Problem details: Apart from the pictures, every line below is to be set down exactly.

[Start of Attachment]

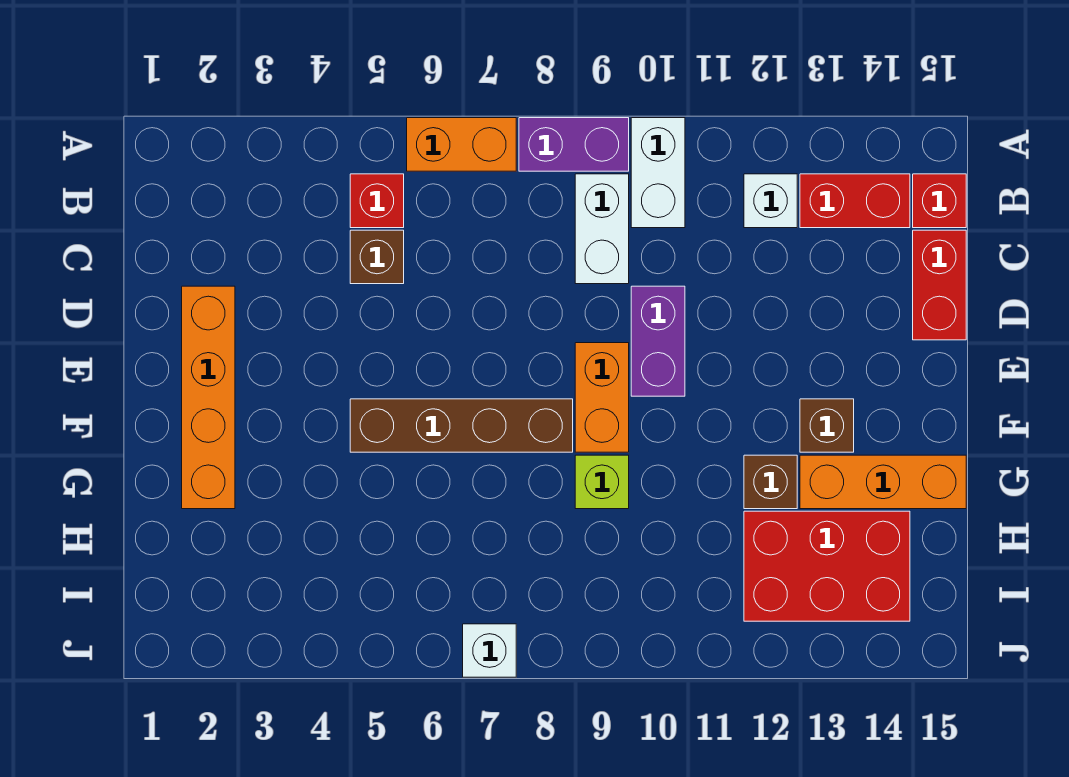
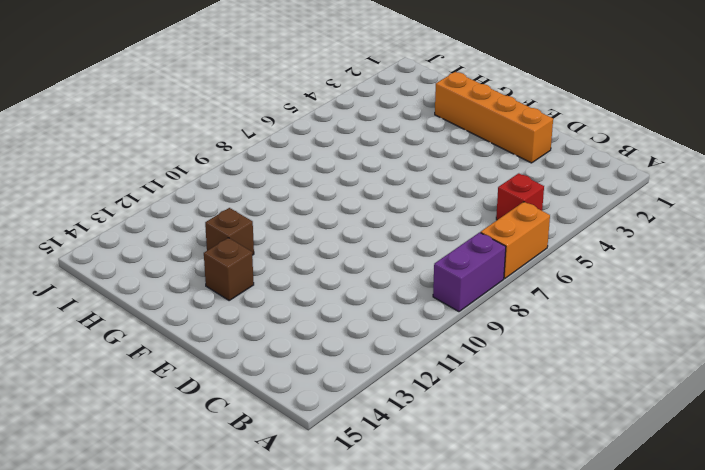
none -> white brick A10:B10 level 1
none -> white brick B9:C9 level 1
none -> white brick B12 level 1

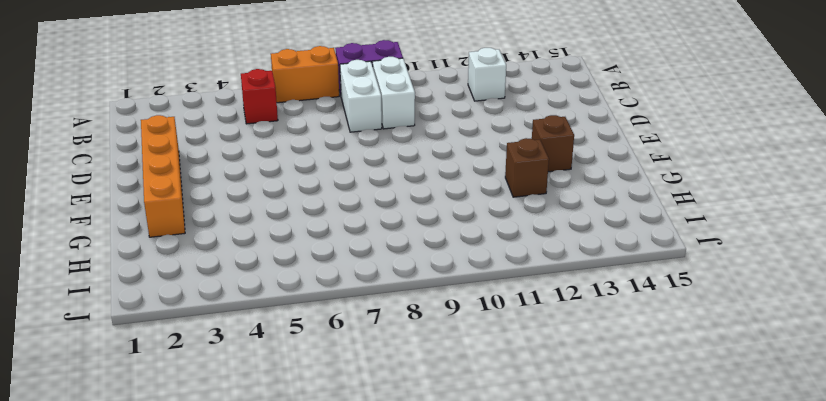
white brick B8:C8 level 1 -> white brick A10:B10 level 1
none -> red brick B13:B14 level 1
none -> red brick B15 level 1
none -> brown brick C5 level 1

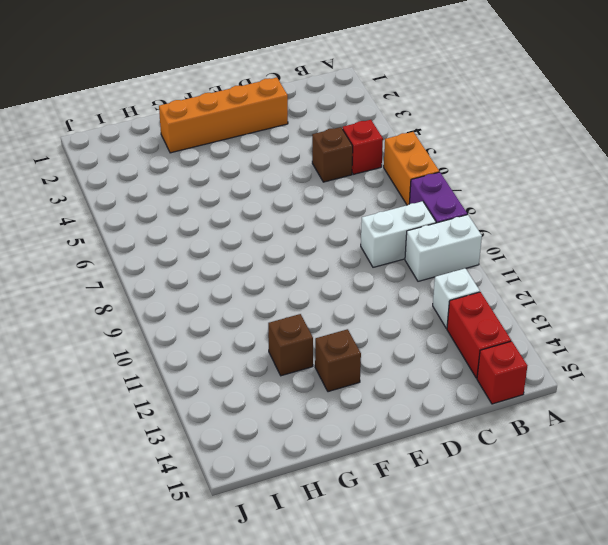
none -> red brick C15:D15 level 1
none -> purple brick D10:E10 level 1
none -> orange brick E9:F9 level 1

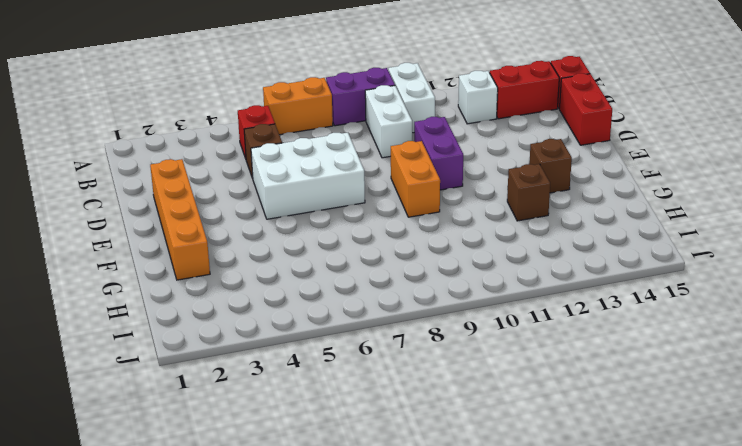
white brick D5:E7 level 1 -> none
none -> brown brick F5:F8 level 1
none -> lime brick G9 level 1
none -> orange brick G13:G15 level 1

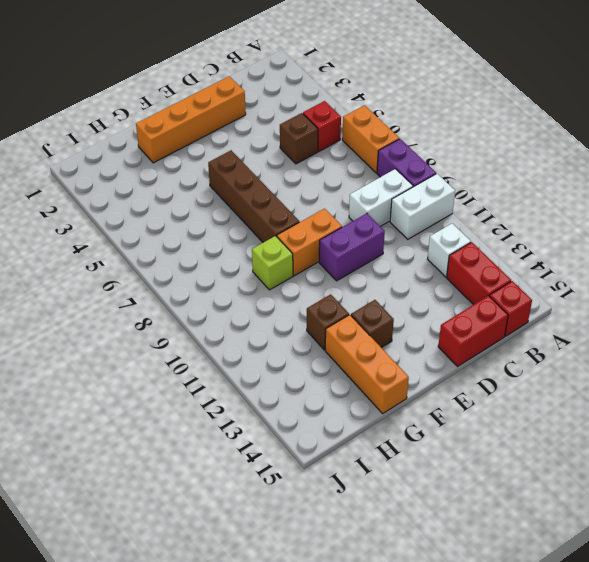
none -> red brick H12:I14 level 1
none -> white brick J7 level 1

[End of Attachment]

Answer to this exercise:
none -> white brick A10:B10 level 1
none -> white brick B9:C9 level 1
none -> white brick B12 level 1

white brick B8:C8 level 1 -> white brick A10:B10 level 1
none -> red brick B13:B14 level 1
none -> red brick B15 level 1
none -> brown brick C5 level 1

none -> red brick C15:D15 level 1
none -> purple brick D10:E10 level 1
none -> orange brick E9:F9 level 1

white brick D5:E7 level 1 -> none
none -> brown brick F5:F8 level 1
none -> lime brick G9 level 1
none -> orange brick G13:G15 level 1

none -> red brick H12:I14 level 1
none -> white brick J7 level 1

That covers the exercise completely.